◆ **What you are asked to do**
Out of the material that follows, write out exactly the lines from the line with "C201: 3.3uF (plus N002, minus +9V) -> none" to the line with "R202: none -> 680 (N004, N005)", both ends included, and no others.

◆ **Dataset records**
################
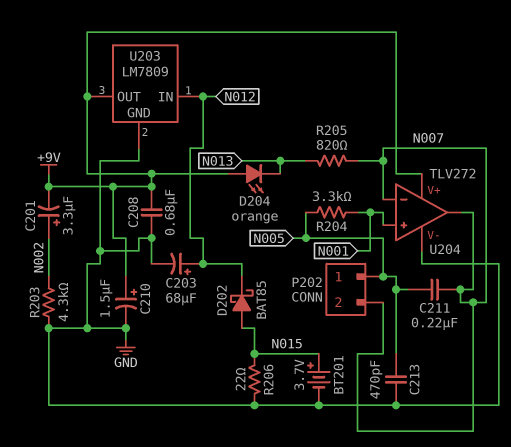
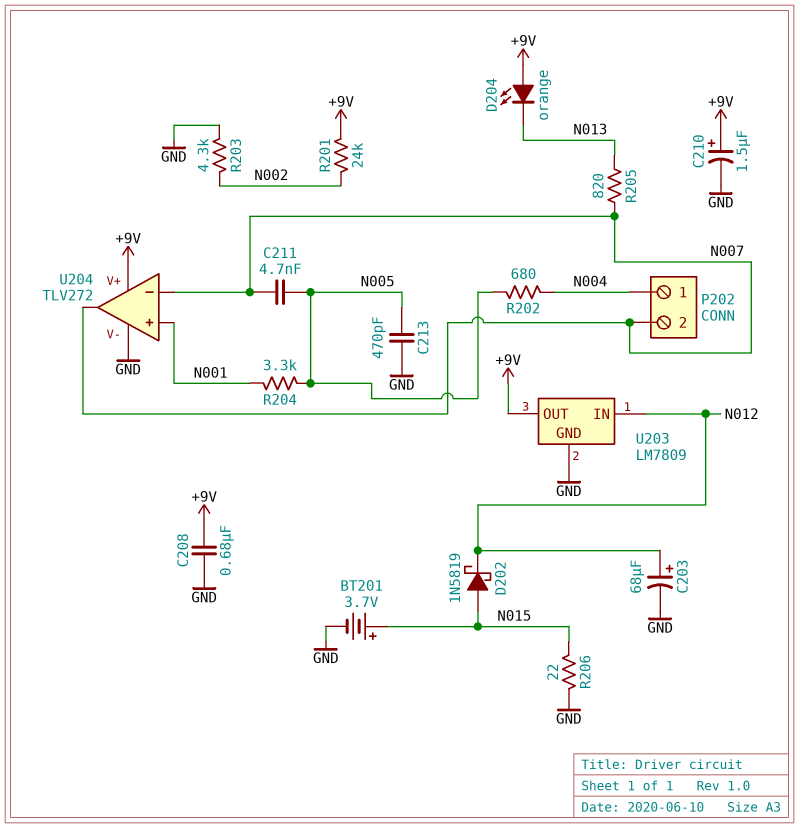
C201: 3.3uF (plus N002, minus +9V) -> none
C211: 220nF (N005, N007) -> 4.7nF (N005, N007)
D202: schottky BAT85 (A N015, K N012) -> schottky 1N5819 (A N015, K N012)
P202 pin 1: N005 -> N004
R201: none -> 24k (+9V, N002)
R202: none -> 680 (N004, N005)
################
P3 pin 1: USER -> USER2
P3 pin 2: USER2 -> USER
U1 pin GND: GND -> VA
################
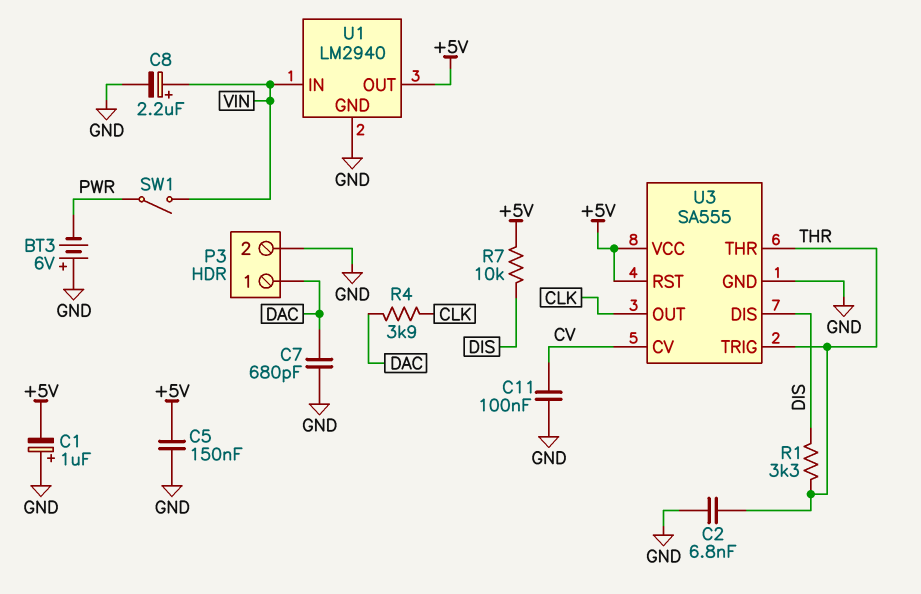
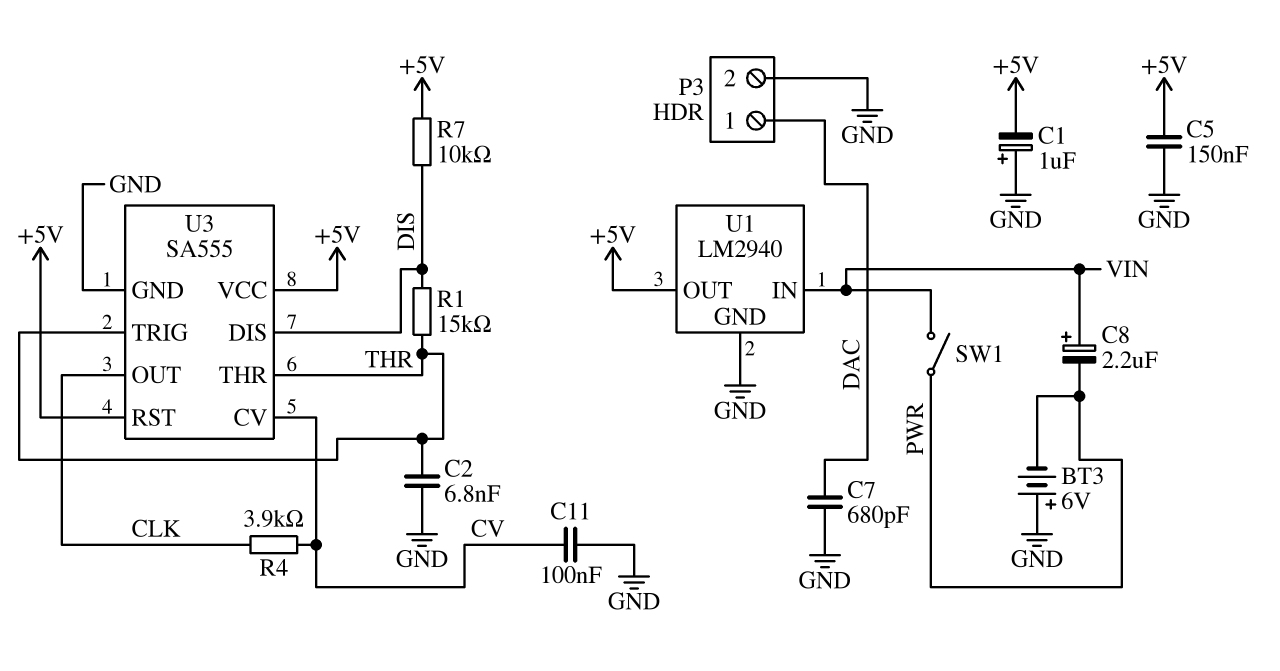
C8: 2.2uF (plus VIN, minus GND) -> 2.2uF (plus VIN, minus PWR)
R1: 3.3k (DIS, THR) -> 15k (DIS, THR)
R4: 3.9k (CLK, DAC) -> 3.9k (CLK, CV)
################
◆ **Output of the exercise**
C201: 3.3uF (plus N002, minus +9V) -> none
C211: 220nF (N005, N007) -> 4.7nF (N005, N007)
D202: schottky BAT85 (A N015, K N012) -> schottky 1N5819 (A N015, K N012)
P202 pin 1: N005 -> N004
R201: none -> 24k (+9V, N002)
R202: none -> 680 (N004, N005)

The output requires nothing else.